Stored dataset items
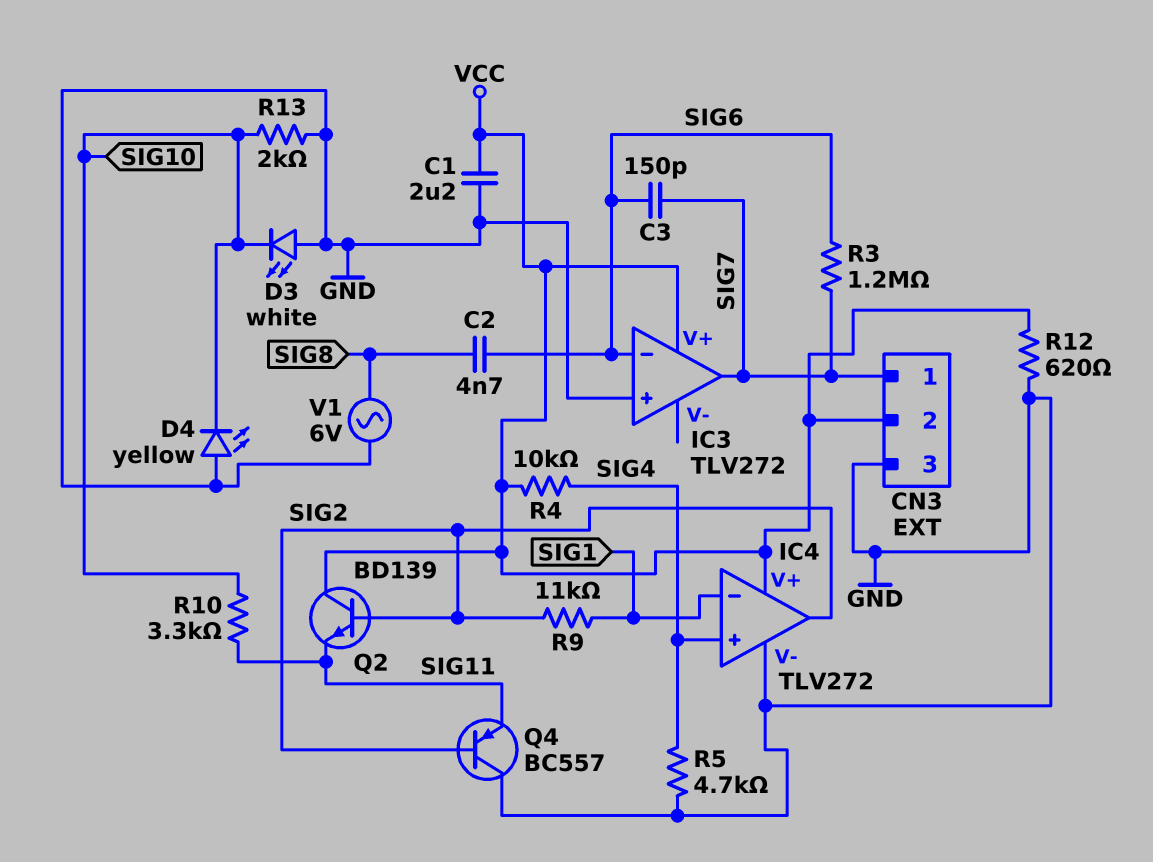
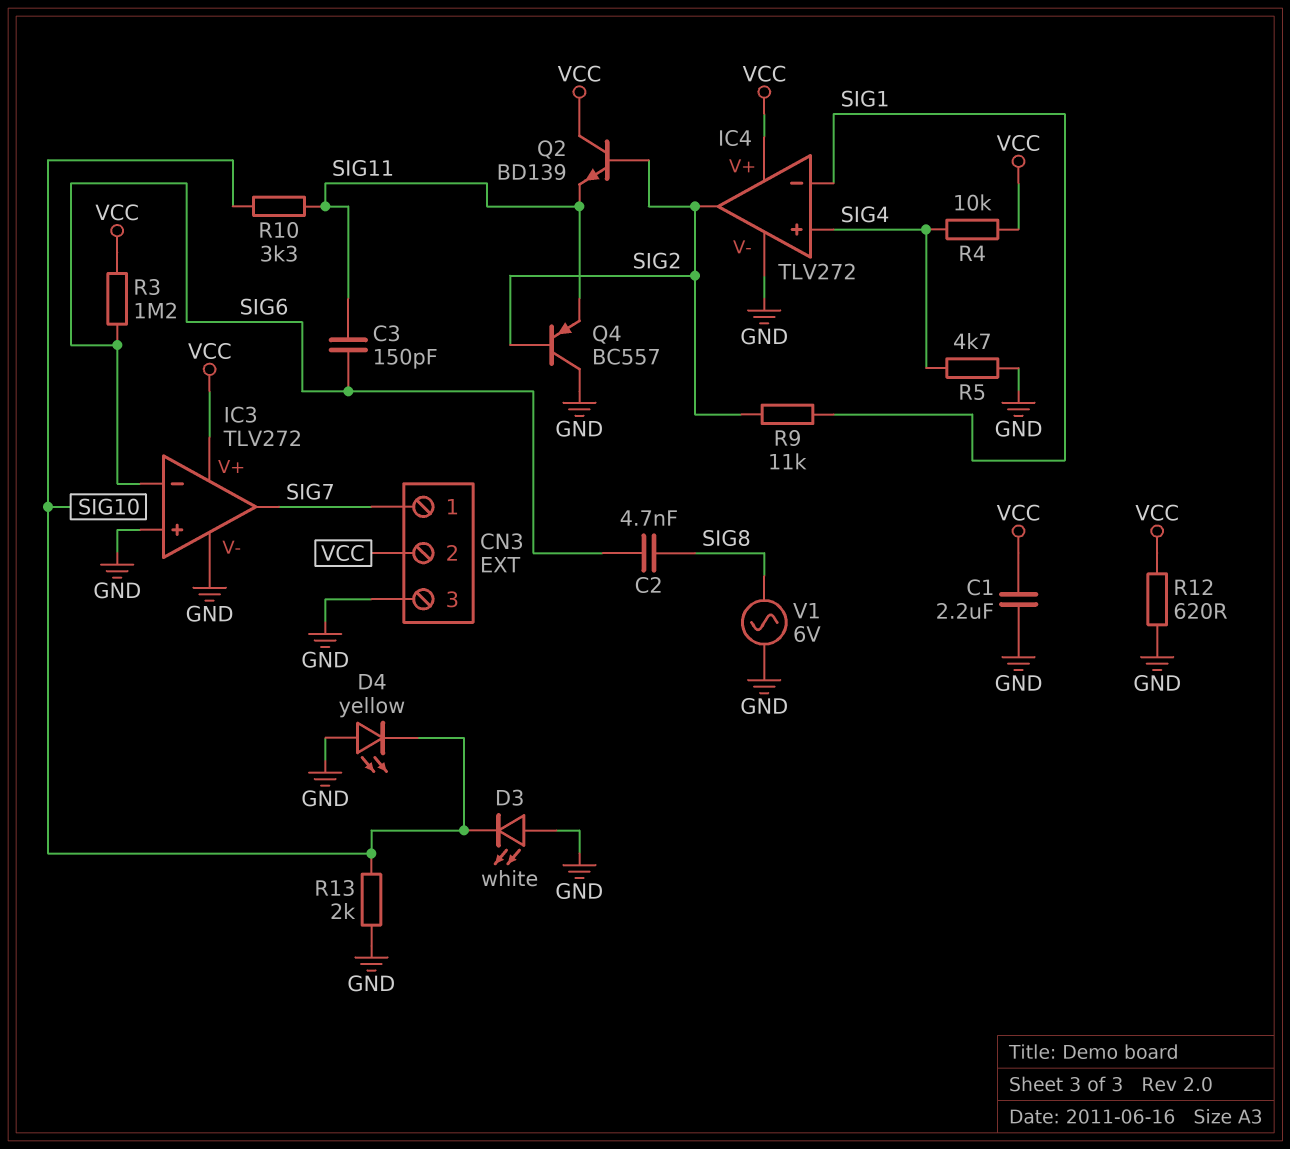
C3: 150pF (SIG6, SIG7) -> 150pF (SIG6, SIG11)
IC3 pin V-: none -> GND
R3: 1.2M (SIG6, SIG7) -> 1.2M (SIG6, VCC)

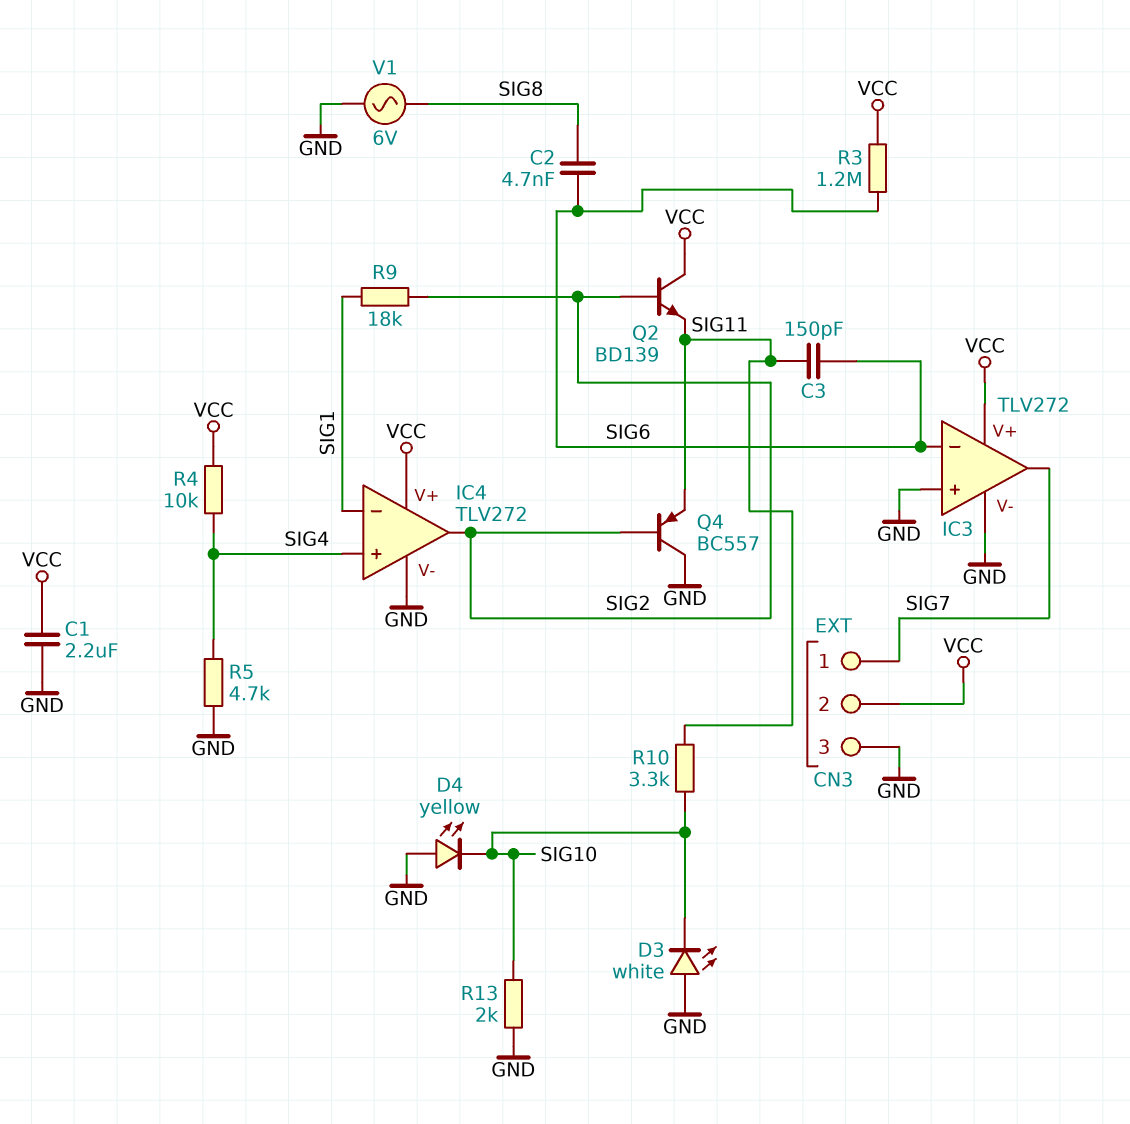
R9: 11k (SIG1, SIG2) -> 18k (SIG1, SIG2)
R12: 620 (GND, VCC) -> none

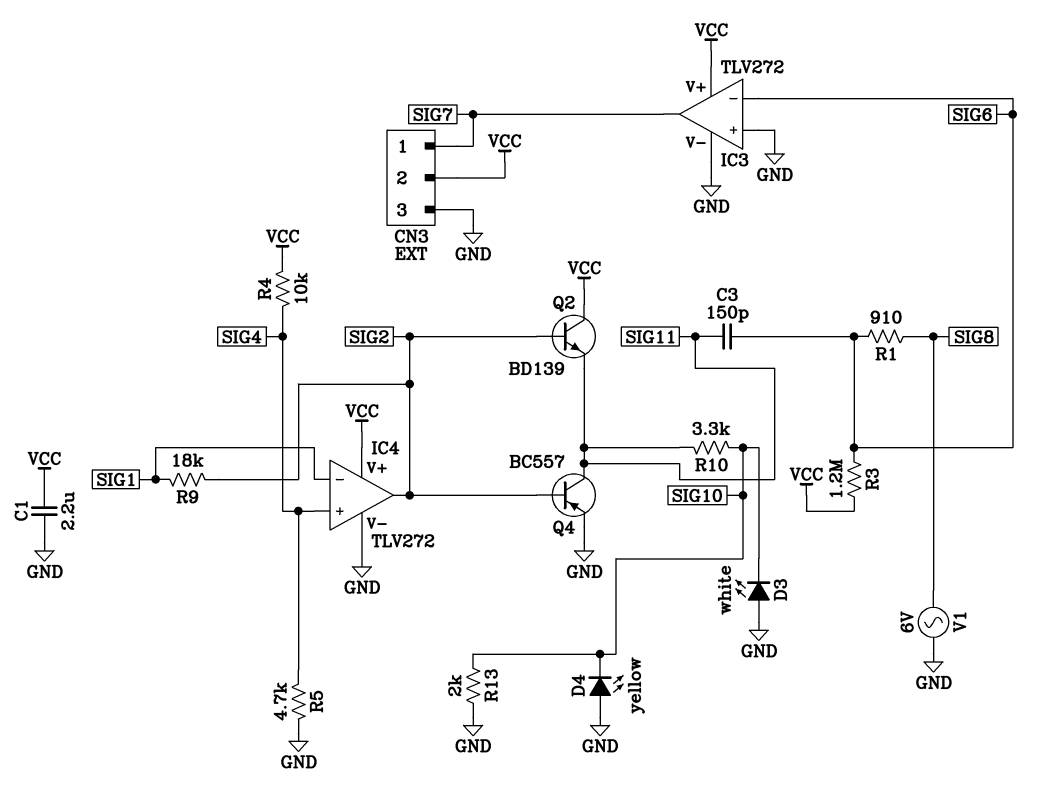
C2: 4.7nF (SIG6, SIG8) -> none
Q4: PNP BC557 (B SIG2, C GND, E SIG11) -> PNP BC557 (B SIG2, C SIG11, E GND)
R1: none -> 910 (SIG6, SIG8)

Task goal
Your answer must be the records above, word for word, with no pictures.

Solution for this task
C3: 150pF (SIG6, SIG7) -> 150pF (SIG6, SIG11)
IC3 pin V-: none -> GND
R3: 1.2M (SIG6, SIG7) -> 1.2M (SIG6, VCC)

R9: 11k (SIG1, SIG2) -> 18k (SIG1, SIG2)
R12: 620 (GND, VCC) -> none

C2: 4.7nF (SIG6, SIG8) -> none
Q4: PNP BC557 (B SIG2, C GND, E SIG11) -> PNP BC557 (B SIG2, C SIG11, E GND)
R1: none -> 910 (SIG6, SIG8)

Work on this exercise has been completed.